● **Required action**
Only one stretch of the data below is needed: the line with "camera: 10 degrees right, 0 degrees up" through the last line. Output it exactly and drop the pictures.

::::

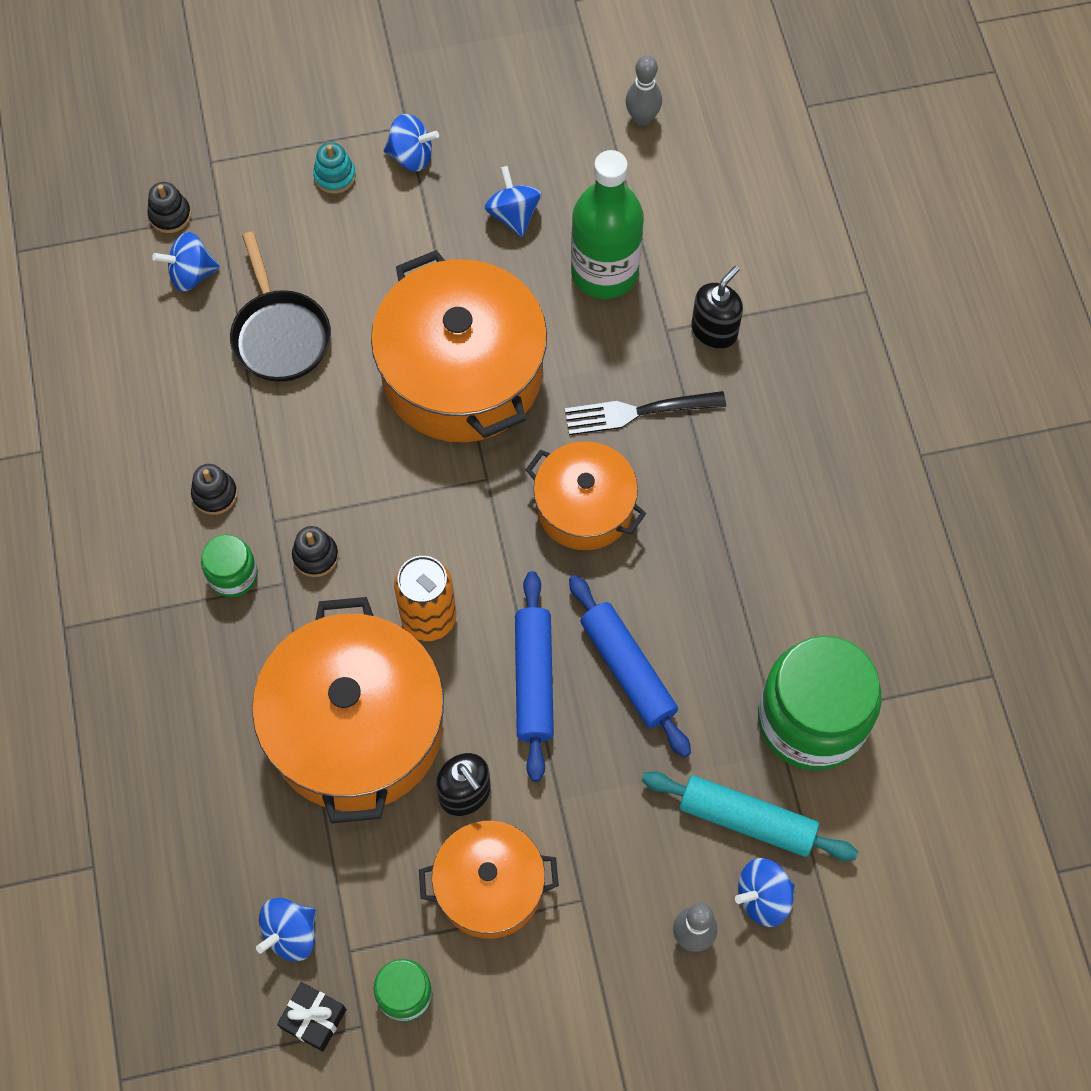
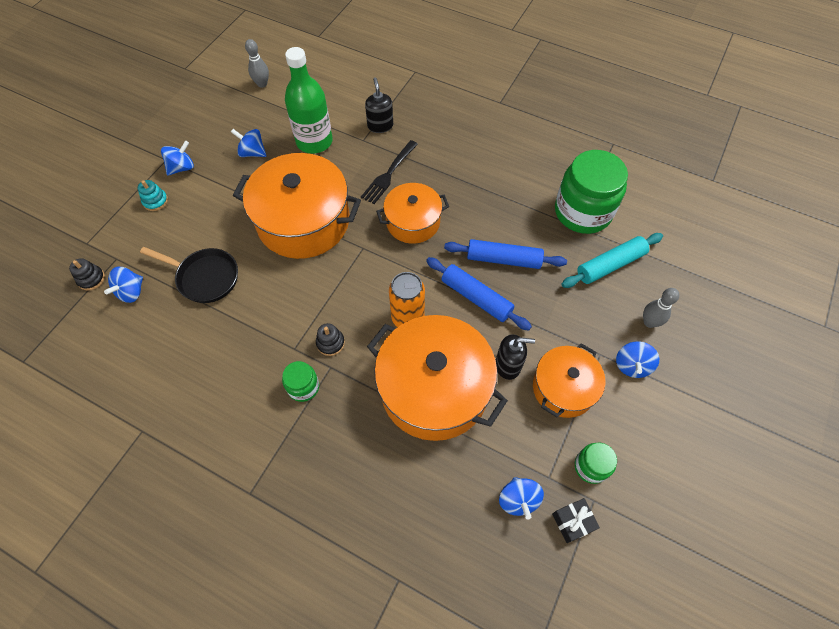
camera: 50 degrees left, 5 degrees down
(215, 494) = (253, 364): black stacking toy -> none
(763, 897) = (651, 284): blue spinning top -> blue spinning top (632, 365)

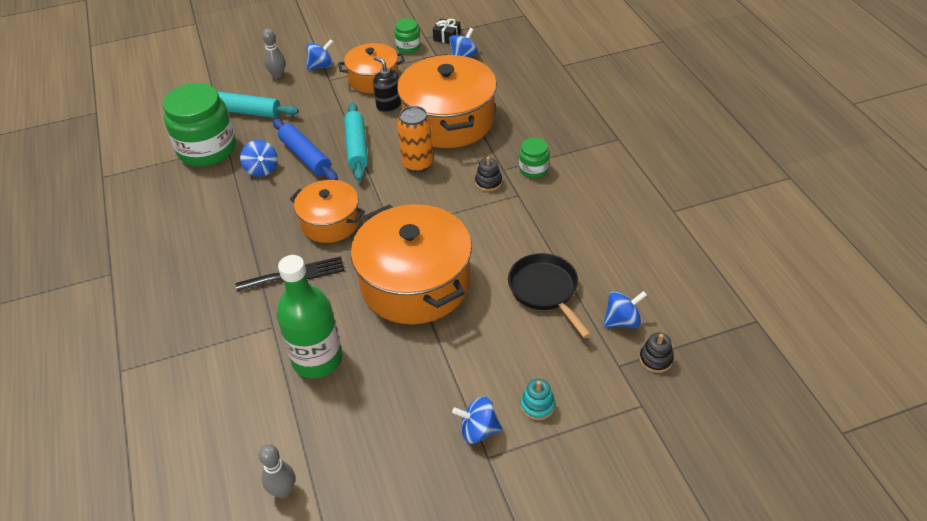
camera: 135 degrees left, 15 degrees down
(252, 153) = (389, 393): blue spinning top -> blue spinning top (262, 169)
(380, 126) = (238, 330): black soap dispenser -> none
(476, 297) = (357, 147): blue rolling pin -> turquoise rolling pin

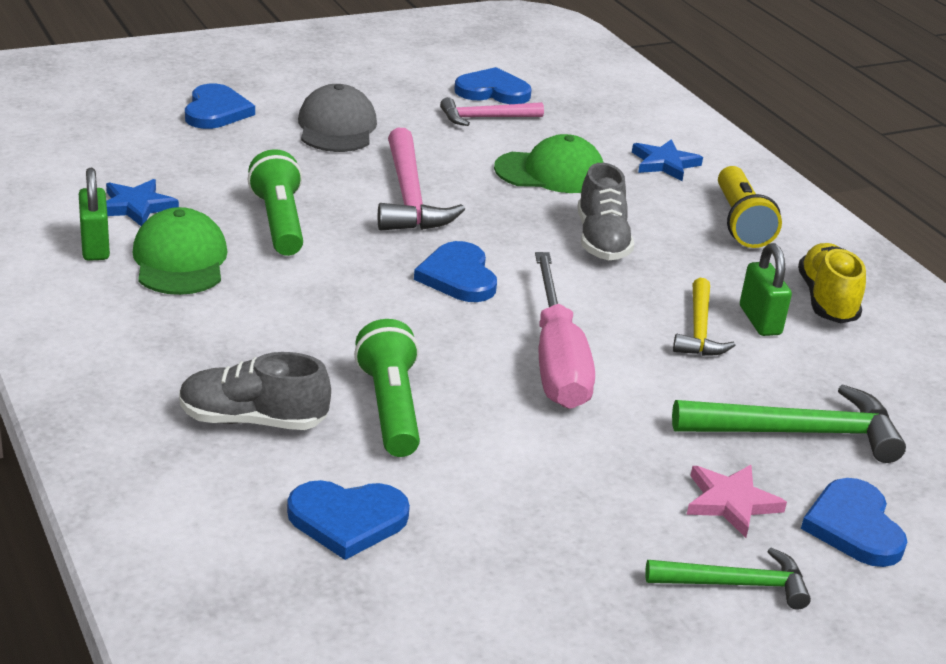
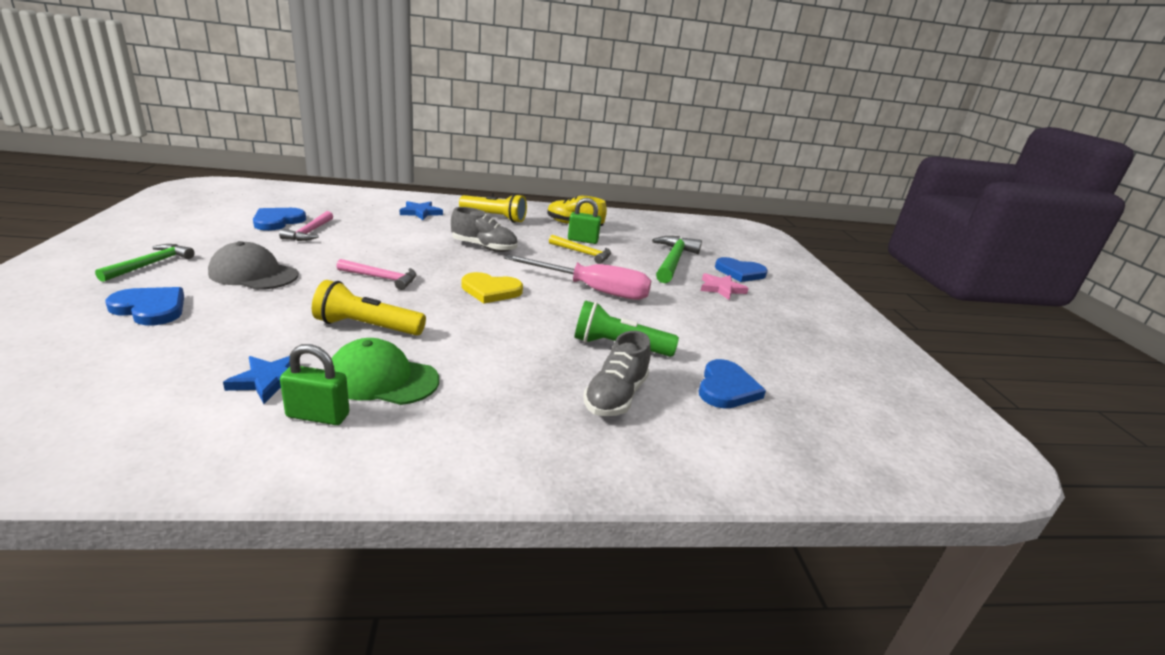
camera: 70 degrees left, 5 degrees down
(279, 222) = (367, 327): green flashlight -> yellow flashlight
(409, 197) = (382, 278): pink hammer -> pink hammer, size x0.62
(458, 276) = (491, 290): blue heart -> yellow heart
(550, 172) = (398, 237): green cap -> none
(735, 584) = (779, 305): green hammer -> green hammer (151, 264)

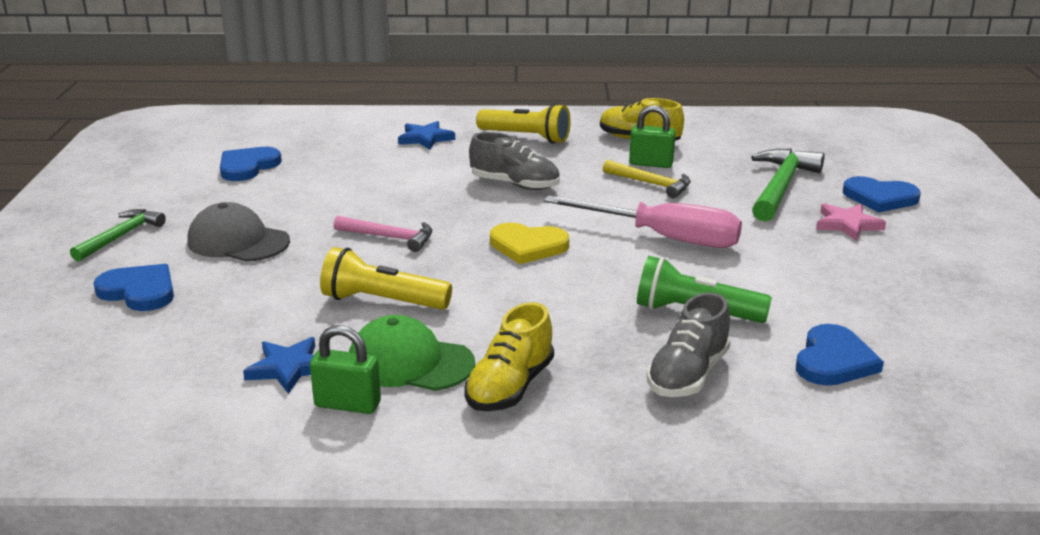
camera: 10 degrees right, 0 degrees up
(309, 232) = (290, 179): pink hammer -> none
(467, 403) = (510, 387): none -> yellow shoe

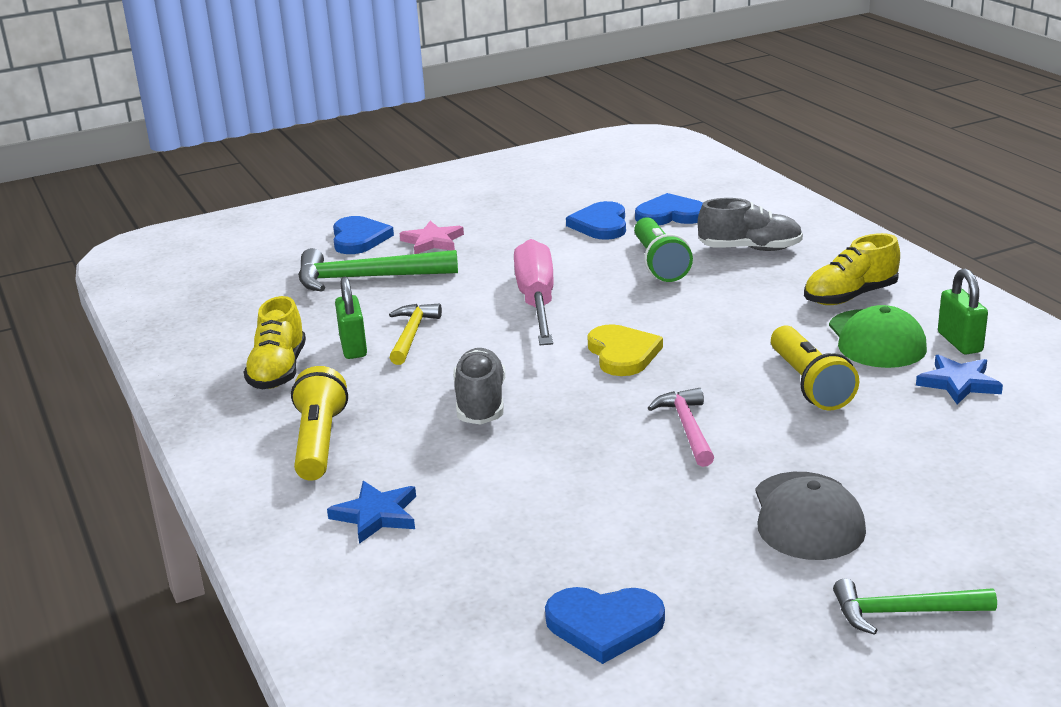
camera: 115 degrees left, 0 degrees up
(139, 291) = (977, 522): blue heart -> blue heart (600, 224)
(510, 387) = (850, 296): yellow shoe -> yellow shoe turned 150 degrees clockwise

::::

● **Answer section**
camera: 10 degrees right, 0 degrees up
(309, 232) = (290, 179): pink hammer -> none
(467, 403) = (510, 387): none -> yellow shoe

camera: 115 degrees left, 0 degrees up
(139, 291) = (977, 522): blue heart -> blue heart (600, 224)
(510, 387) = (850, 296): yellow shoe -> yellow shoe turned 150 degrees clockwise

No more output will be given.